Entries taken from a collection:
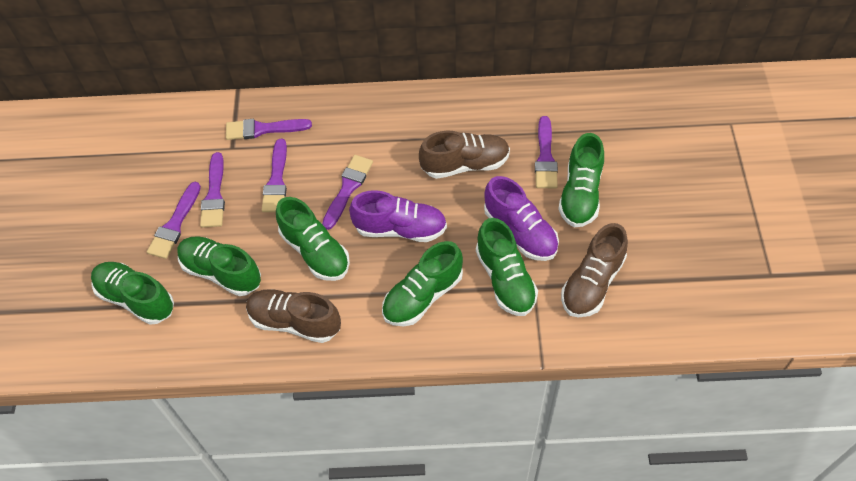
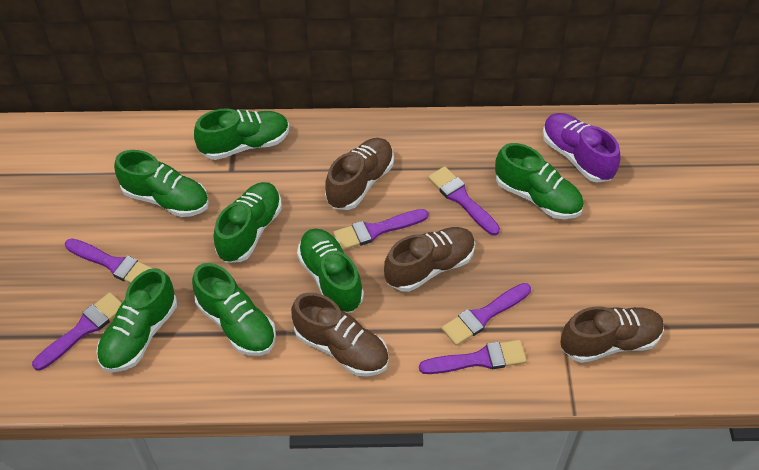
brown shoe: 3 -> 4
green shoe: 6 -> 7
purple shoe: 2 -> 1

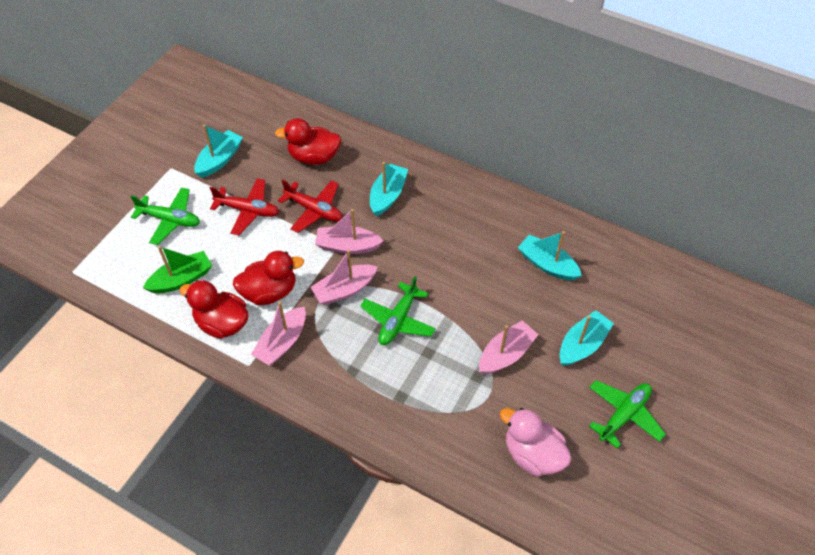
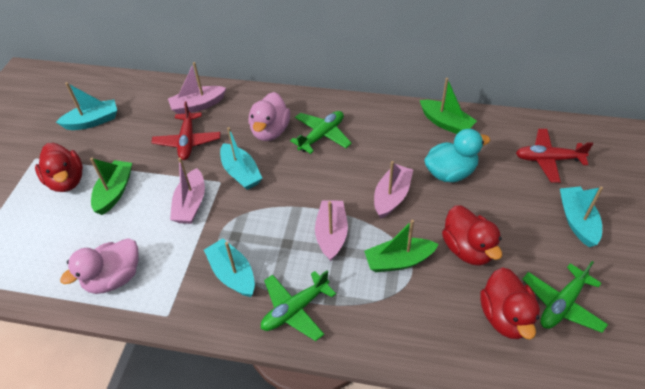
green boat: 1 -> 3
pink duck: 1 -> 2
turquoise duck: 0 -> 1

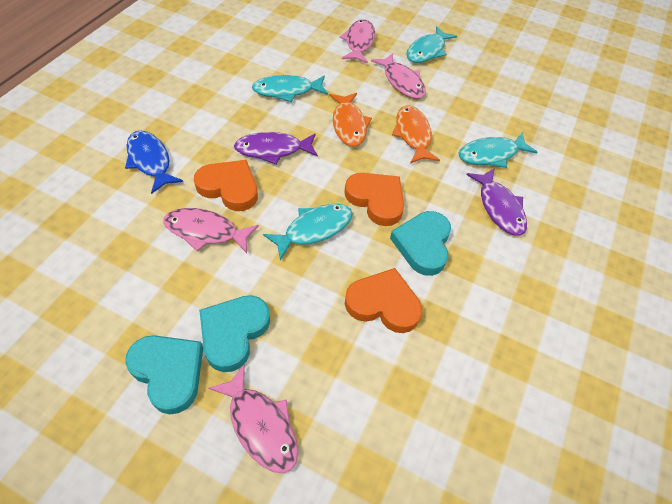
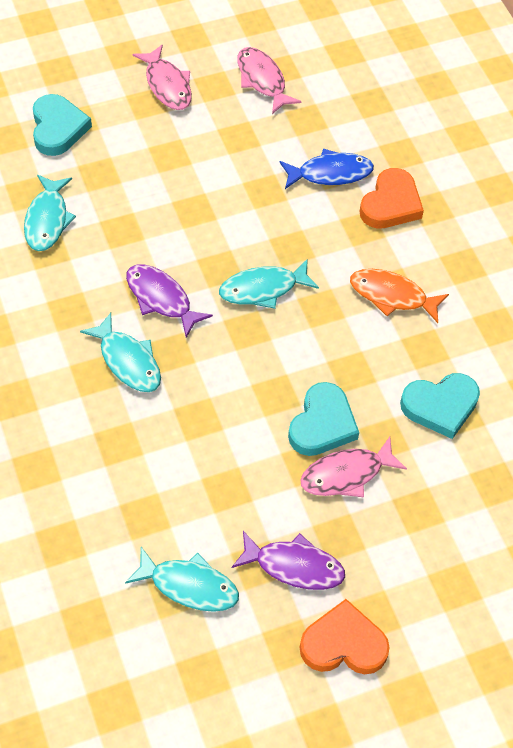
orange fish: 2 -> 1
orange heart: 3 -> 2
pink fish: 4 -> 3

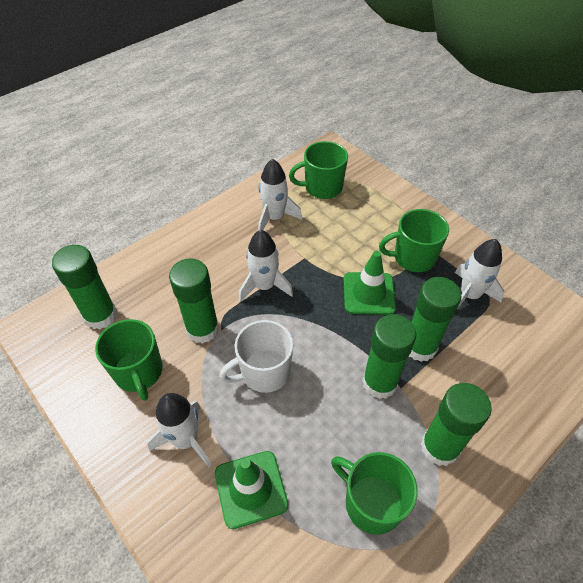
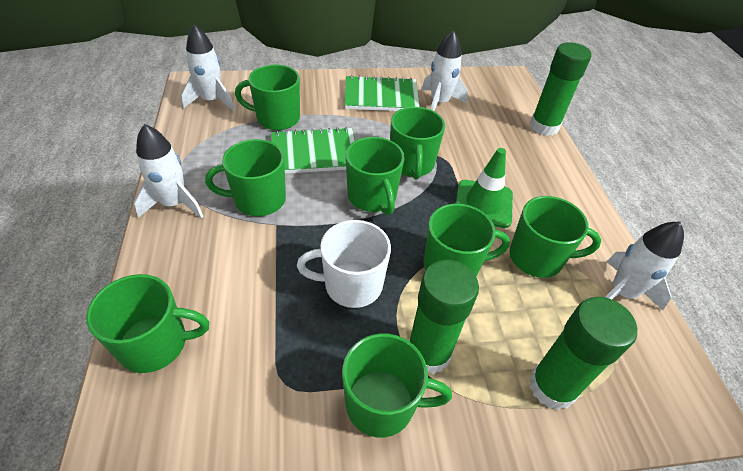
green glue stick: 5 -> 3
green mug: 4 -> 8
green notebook: 0 -> 2
green traffic cone: 2 -> 1

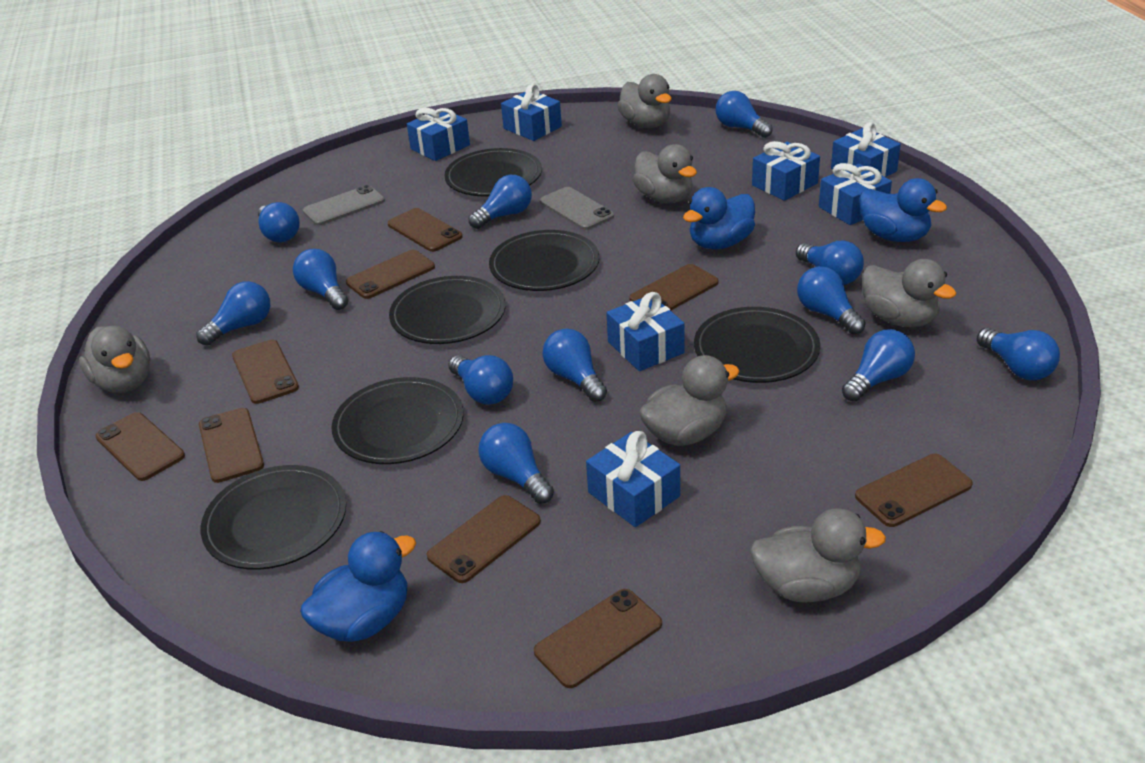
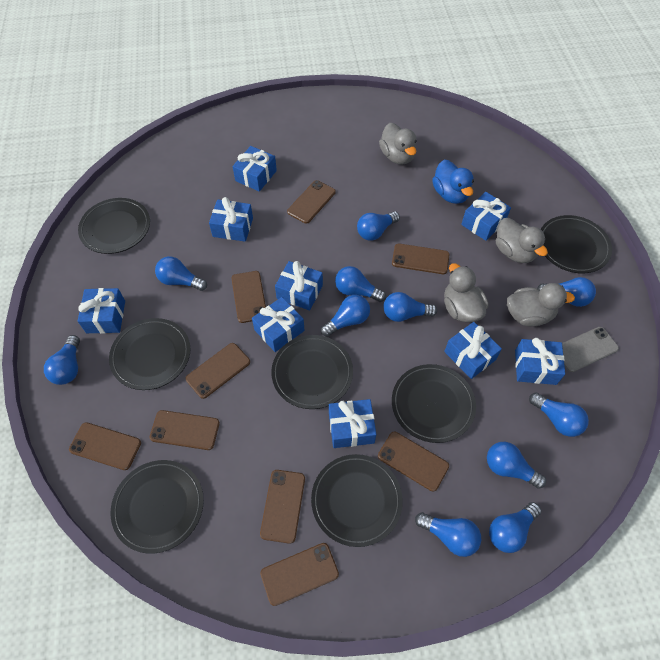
black plate: 6 -> 7
blue duck: 3 -> 1
blue gift: 7 -> 9
blue light bulb: 12 -> 11
grey duck: 6 -> 4
grey phone: 2 -> 1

(Assignment) Could the entries above be written out word for word, pictures excluded?

(Result of this exercise)
brown shoe: 3 -> 4
green shoe: 6 -> 7
purple shoe: 2 -> 1

green boat: 1 -> 3
pink duck: 1 -> 2
turquoise duck: 0 -> 1

orange fish: 2 -> 1
orange heart: 3 -> 2
pink fish: 4 -> 3

green glue stick: 5 -> 3
green mug: 4 -> 8
green notebook: 0 -> 2
green traffic cone: 2 -> 1

black plate: 6 -> 7
blue duck: 3 -> 1
blue gift: 7 -> 9
blue light bulb: 12 -> 11
grey duck: 6 -> 4
grey phone: 2 -> 1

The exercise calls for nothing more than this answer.